> PROBLEM TO WORK ON
In the copy, include no images, and repeat each entry precisely as written.

> DATA EXTRACTS
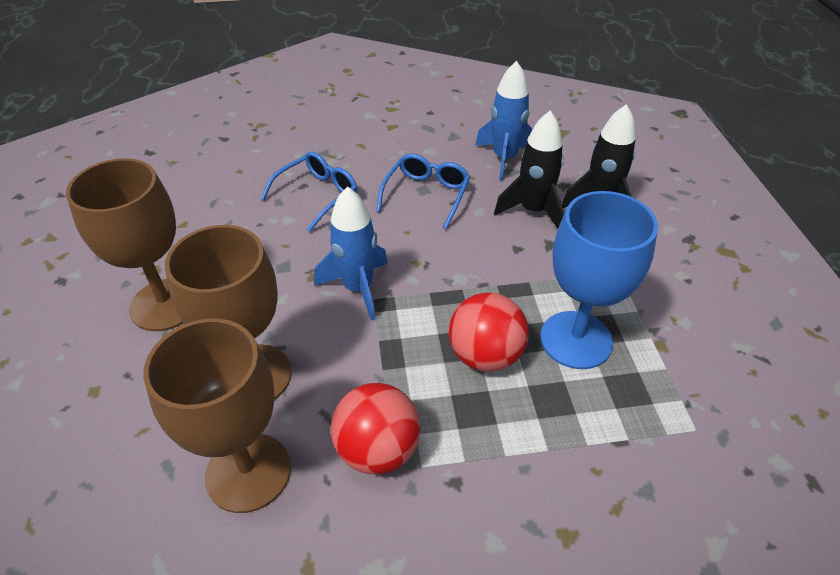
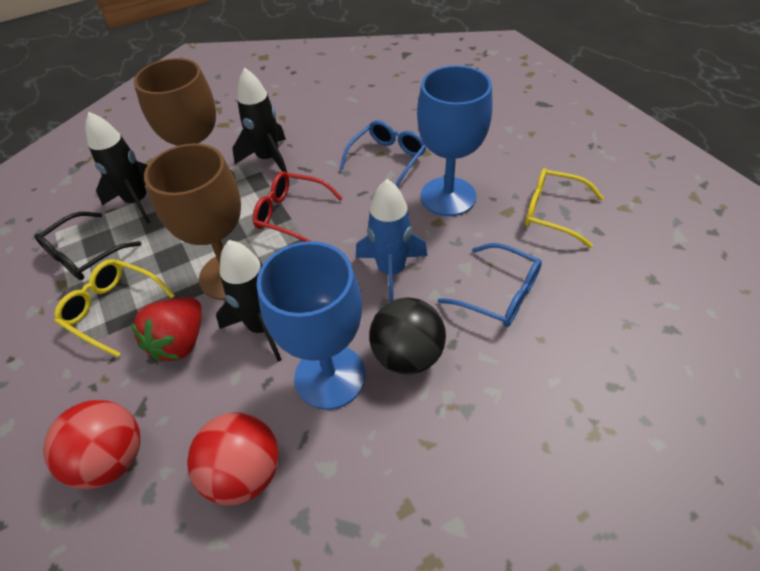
black ball: 0 -> 1
black glasses: 0 -> 1
black rocket: 2 -> 3
blue goblet: 1 -> 2
blue rocket: 2 -> 1
brown goblet: 3 -> 2
red glasses: 0 -> 1
red strawberry: 0 -> 1
yellow glasses: 0 -> 2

> ANSWER TO THIS EXERCISE
black ball: 0 -> 1
black glasses: 0 -> 1
black rocket: 2 -> 3
blue goblet: 1 -> 2
blue rocket: 2 -> 1
brown goblet: 3 -> 2
red glasses: 0 -> 1
red strawberry: 0 -> 1
yellow glasses: 0 -> 2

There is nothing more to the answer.